ABOUT THIS EXERCISE:
Each line in the data must be reproduced as written, except for any picture.

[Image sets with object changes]
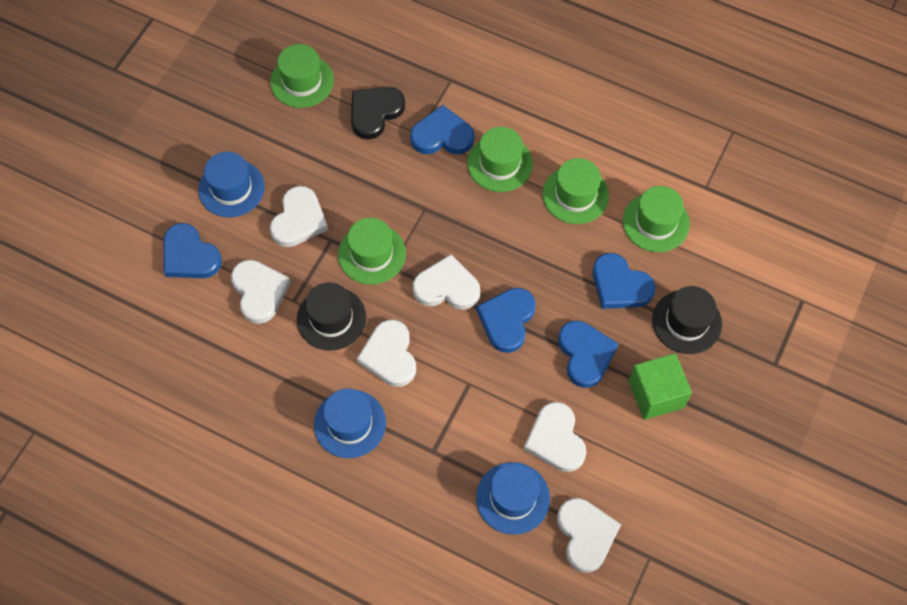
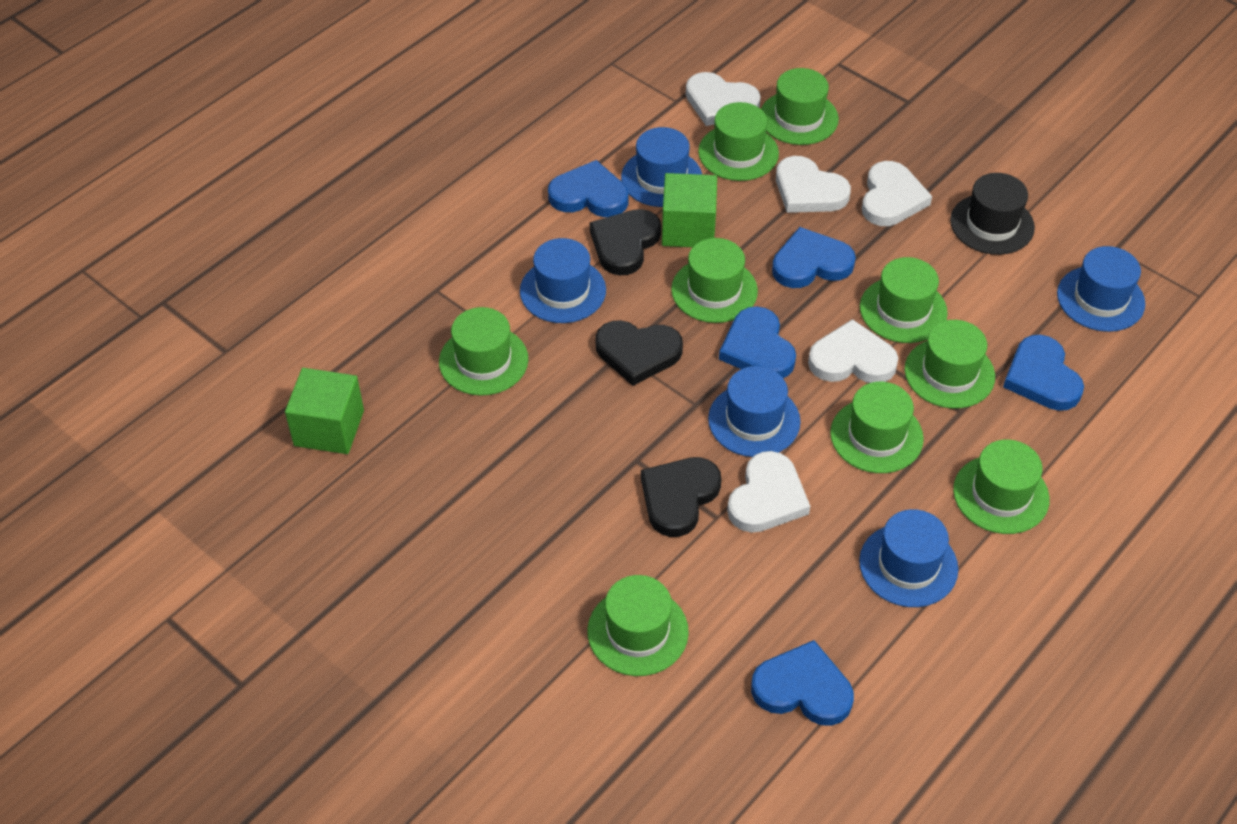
black hat: 2 -> 1
black heart: 1 -> 3
blue hat: 3 -> 5
green cube: 1 -> 2
green hat: 5 -> 9
white heart: 6 -> 5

ANSWER BOX:
black hat: 2 -> 1
black heart: 1 -> 3
blue hat: 3 -> 5
green cube: 1 -> 2
green hat: 5 -> 9
white heart: 6 -> 5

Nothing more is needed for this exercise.